─── PROVIDED DATA
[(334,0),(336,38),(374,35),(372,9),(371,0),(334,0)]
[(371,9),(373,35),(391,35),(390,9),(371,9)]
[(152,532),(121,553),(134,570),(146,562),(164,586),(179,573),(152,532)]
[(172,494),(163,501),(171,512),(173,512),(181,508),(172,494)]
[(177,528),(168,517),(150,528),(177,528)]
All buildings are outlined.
──────
─── PROVIDED DATA
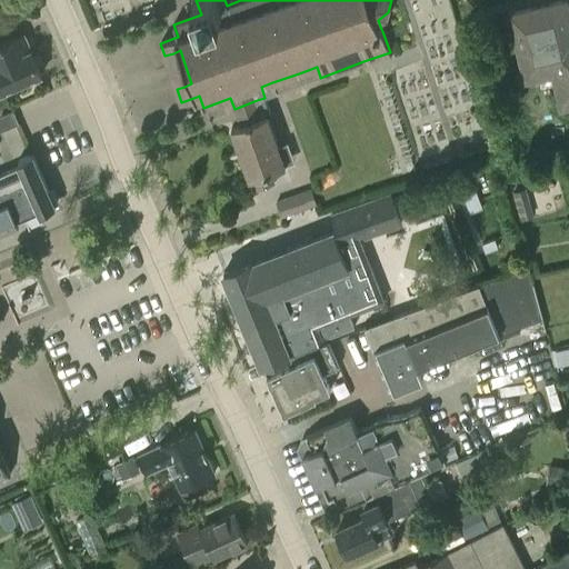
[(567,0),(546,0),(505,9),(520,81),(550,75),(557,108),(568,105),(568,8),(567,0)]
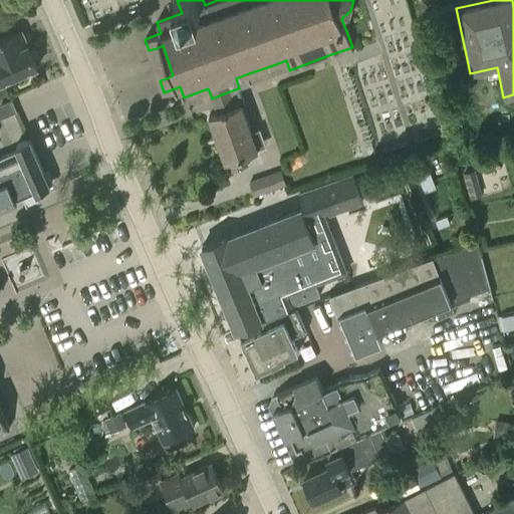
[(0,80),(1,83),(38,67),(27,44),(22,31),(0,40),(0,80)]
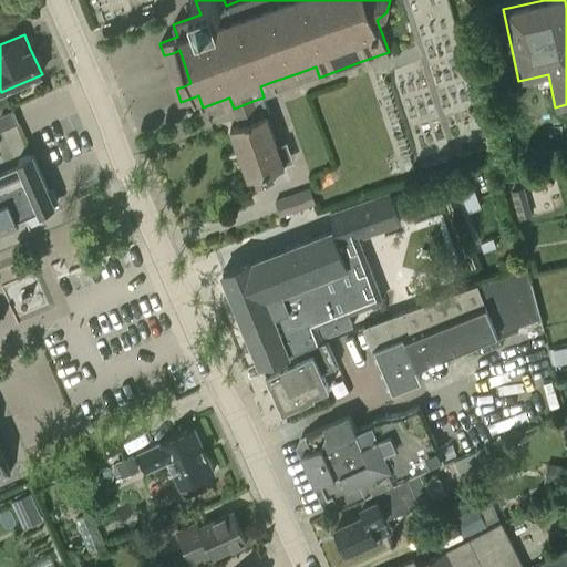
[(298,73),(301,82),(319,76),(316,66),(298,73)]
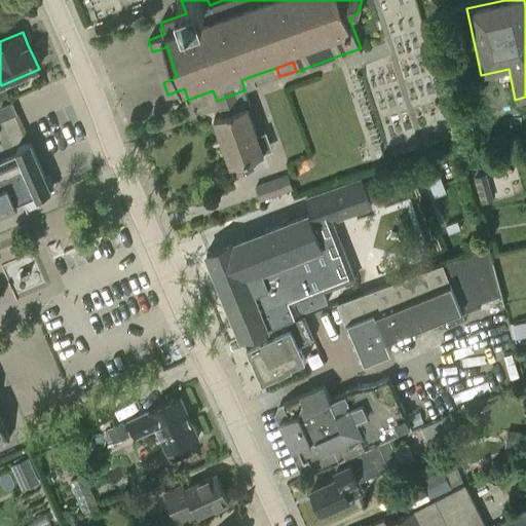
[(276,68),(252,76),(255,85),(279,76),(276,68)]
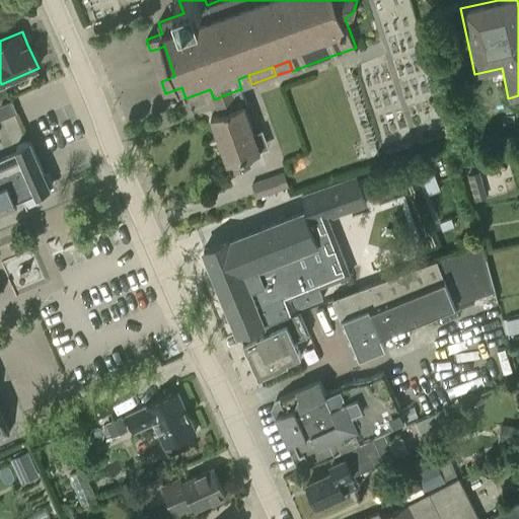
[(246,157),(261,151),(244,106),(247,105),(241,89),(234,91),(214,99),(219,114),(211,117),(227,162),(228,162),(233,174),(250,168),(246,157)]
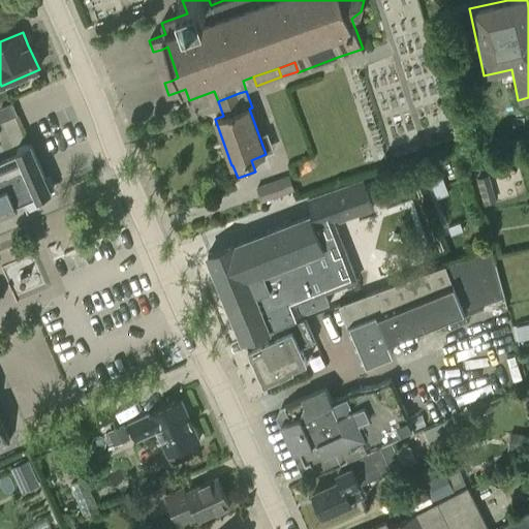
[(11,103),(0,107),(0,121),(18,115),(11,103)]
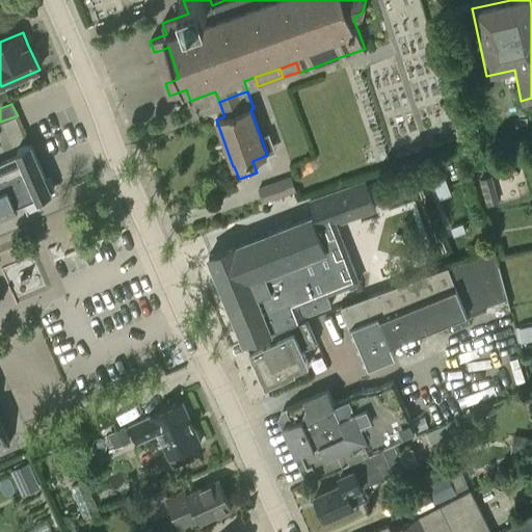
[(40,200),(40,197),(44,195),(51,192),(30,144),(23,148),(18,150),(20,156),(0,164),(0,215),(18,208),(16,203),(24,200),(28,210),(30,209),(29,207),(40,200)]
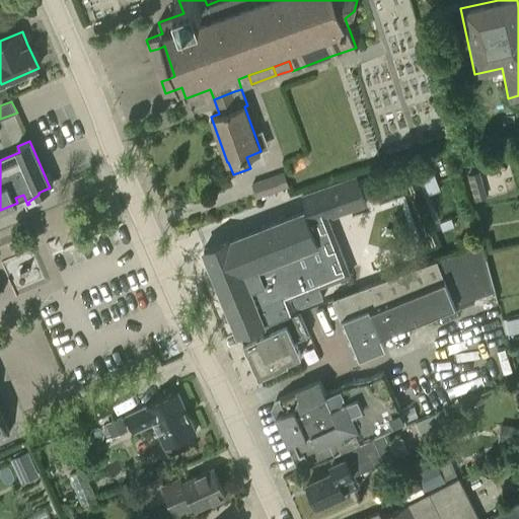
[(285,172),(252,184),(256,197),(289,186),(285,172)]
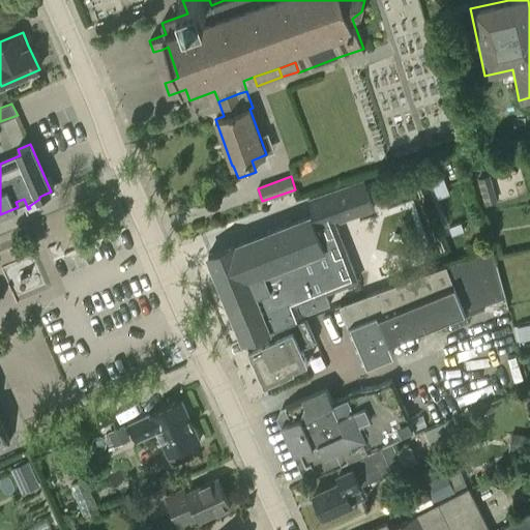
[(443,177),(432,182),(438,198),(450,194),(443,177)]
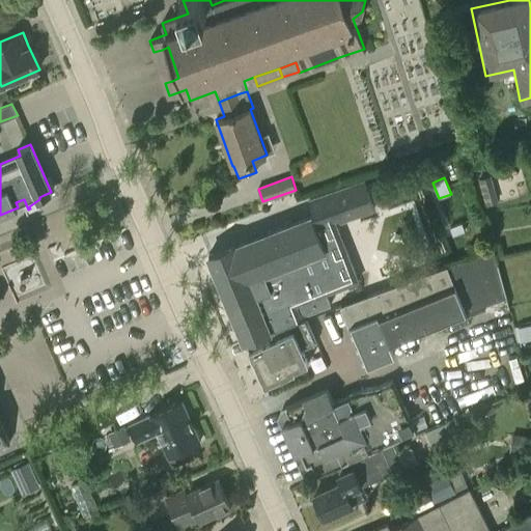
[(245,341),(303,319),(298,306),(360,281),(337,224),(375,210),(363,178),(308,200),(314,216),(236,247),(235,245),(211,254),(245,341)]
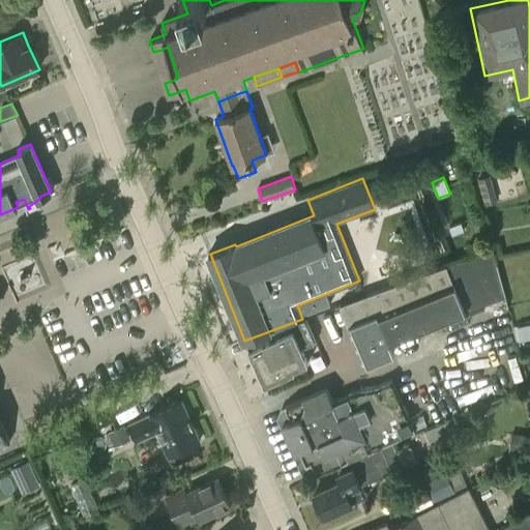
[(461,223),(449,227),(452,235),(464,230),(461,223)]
──────
*WHAT YOU NEED TO DO*
Pictures aside, return exactly the lines from the data above, starting at the line that has "[(0,80),(1,83),(38,67),(27,44),(22,31),(0,40),(0,80)]" and ending at the line that has "[(461,223),(449,227),(452,235),(464,230),(461,223)]", both included.

*RESULT*
[(0,80),(1,83),(38,67),(27,44),(22,31),(0,40),(0,80)]
[(298,73),(301,82),(319,76),(316,66),(298,73)]
[(276,68),(252,76),(255,85),(279,76),(276,68)]
[(246,157),(261,151),(244,106),(247,105),(241,89),(234,91),(214,99),(219,114),(211,117),(227,162),(228,162),(233,174),(250,168),(246,157)]
[(11,103),(0,107),(0,121),(18,115),(11,103)]
[(40,200),(40,197),(44,195),(51,192),(30,144),(23,148),(18,150),(20,156),(0,164),(0,215),(18,208),(16,203),(24,200),(28,210),(30,209),(29,207),(40,200)]
[(285,172),(252,184),(256,197),(289,186),(285,172)]
[(443,177),(432,182),(438,198),(450,194),(443,177)]
[(245,341),(303,319),(298,306),(360,281),(337,224),(375,210),(363,178),(308,200),(314,216),(236,247),(235,245),(211,254),(245,341)]
[(461,223),(449,227),(452,235),(464,230),(461,223)]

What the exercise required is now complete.